• Data for this exercise:
■ ■ ■ ■ ■ ■ ■
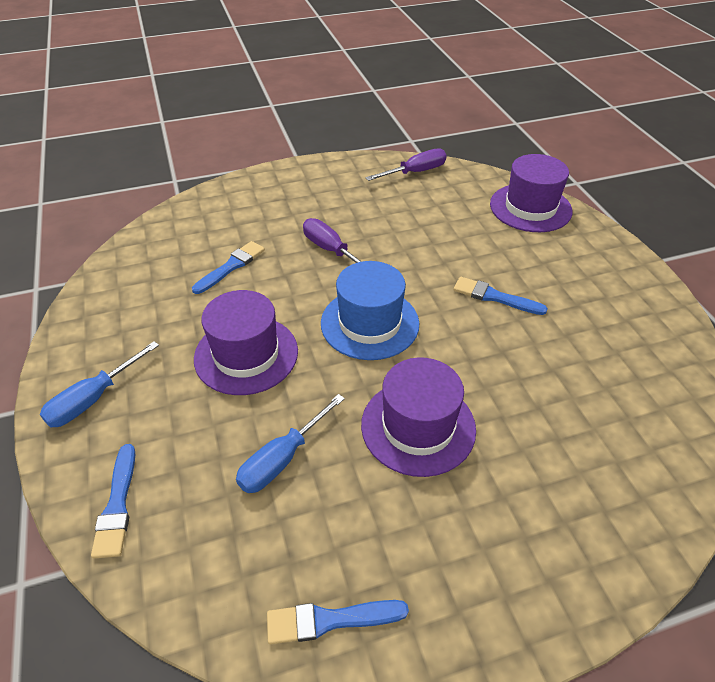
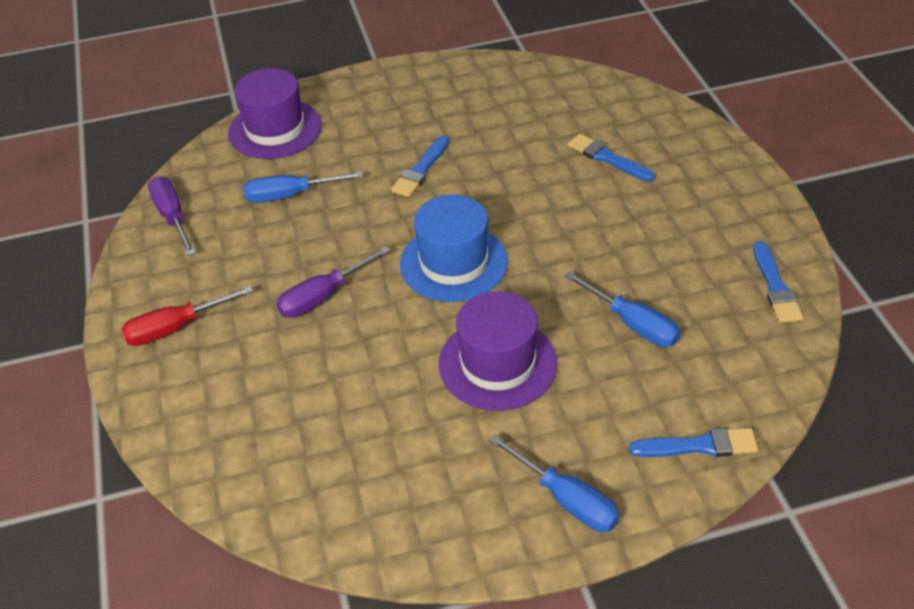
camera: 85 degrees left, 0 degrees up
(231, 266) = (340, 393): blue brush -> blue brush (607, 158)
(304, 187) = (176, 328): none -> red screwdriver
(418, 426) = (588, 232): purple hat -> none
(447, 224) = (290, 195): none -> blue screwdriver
■ ■ ■ ■ ■ ■ ■
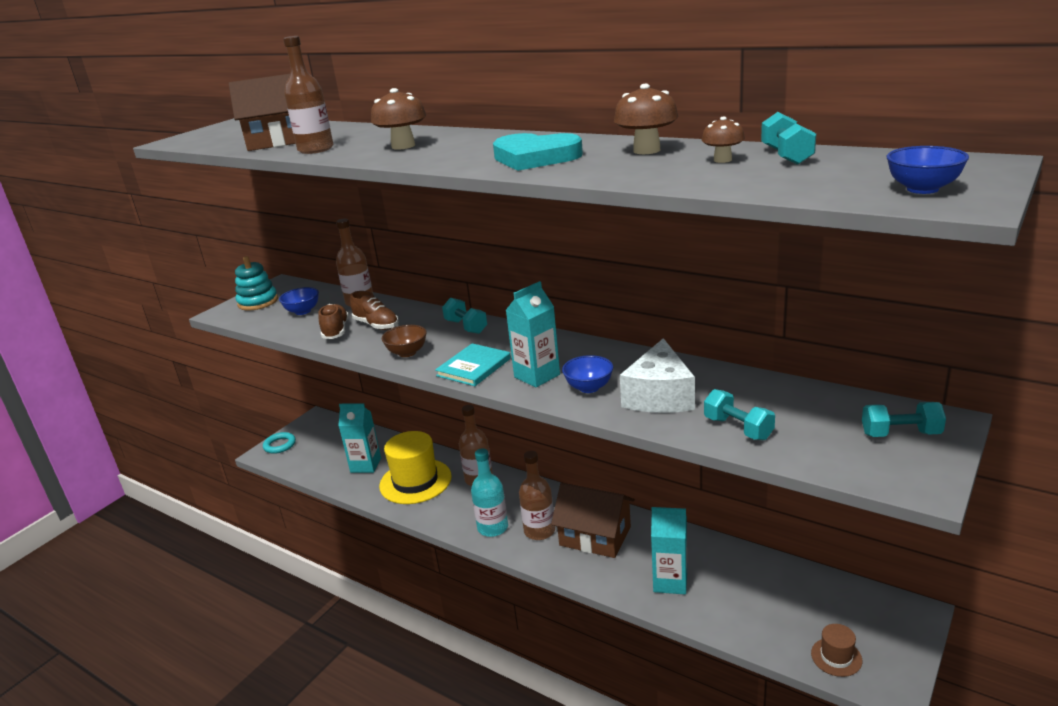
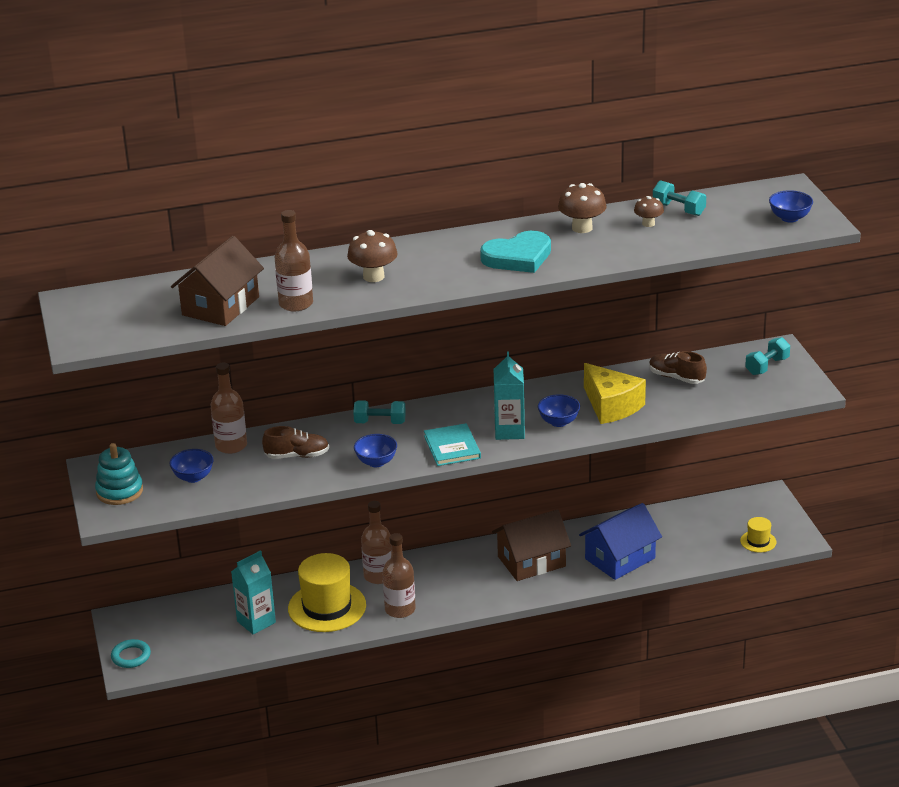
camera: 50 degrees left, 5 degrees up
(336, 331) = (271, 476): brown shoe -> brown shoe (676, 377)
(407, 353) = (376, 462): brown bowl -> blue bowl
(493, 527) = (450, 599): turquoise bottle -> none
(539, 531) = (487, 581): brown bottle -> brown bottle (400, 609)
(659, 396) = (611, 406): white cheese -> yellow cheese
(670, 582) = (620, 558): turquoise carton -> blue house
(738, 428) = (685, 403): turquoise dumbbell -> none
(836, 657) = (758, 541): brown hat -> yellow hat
■ ■ ■ ■ ■ ■ ■
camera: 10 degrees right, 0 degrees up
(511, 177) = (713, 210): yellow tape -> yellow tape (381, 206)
■ ■ ■ ■ ■ ■ ■
• What you will do: When the line with "camera: 85 degrees left, 0 degrees up" is reached in the data above, begin copying, and stop after the line with "(447, 224) = (290, 195): none"; copy each line exactly, both ends included.

• Result for this exercise:
camera: 85 degrees left, 0 degrees up
(231, 266) = (340, 393): blue brush -> blue brush (607, 158)
(304, 187) = (176, 328): none -> red screwdriver
(418, 426) = (588, 232): purple hat -> none
(447, 224) = (290, 195): none -> blue screwdriver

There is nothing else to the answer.